Exercise: Give only the lines from the one containing "(187, 230) = (246, 202): red car -> none" through the end of the material below, exactly as written.

Source data:
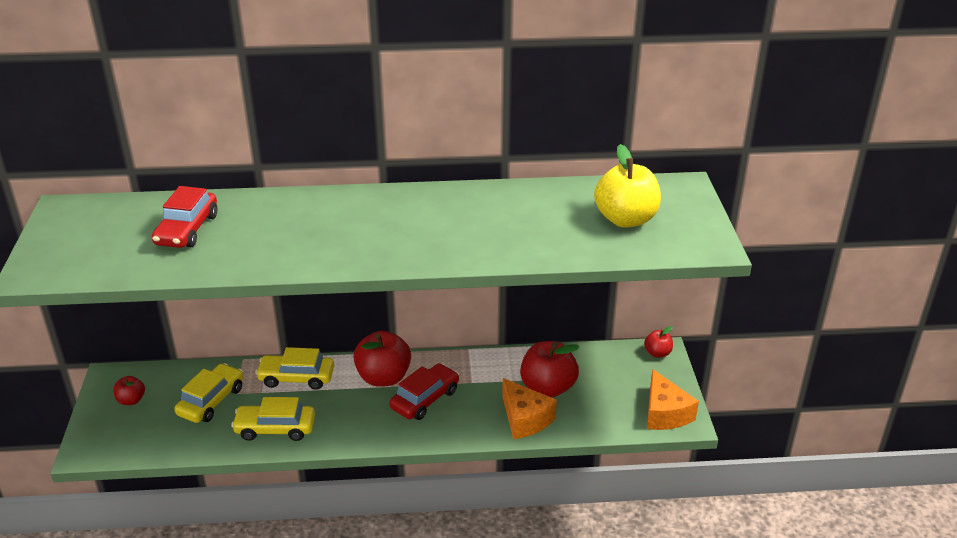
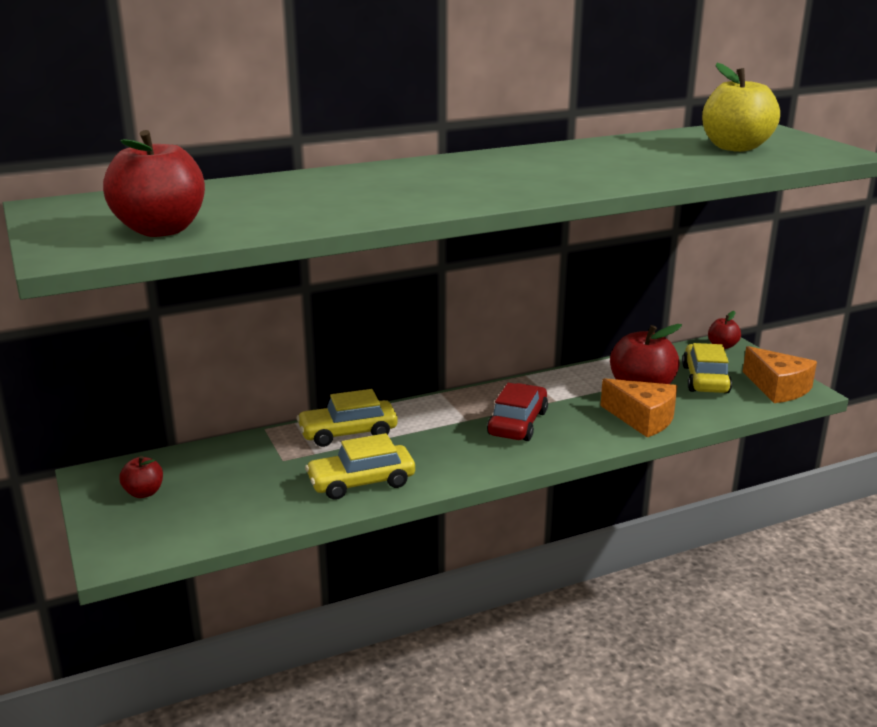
camera: 20 degrees left, 10 degrees down
(187, 230) = (246, 202): red car -> none
(211, 401) = (256, 473): yellow car -> yellow car (705, 379)
(383, 377) = (453, 414): red apple -> red apple (161, 230)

Solution to this task:
(187, 230) = (246, 202): red car -> none
(211, 401) = (256, 473): yellow car -> yellow car (705, 379)
(383, 377) = (453, 414): red apple -> red apple (161, 230)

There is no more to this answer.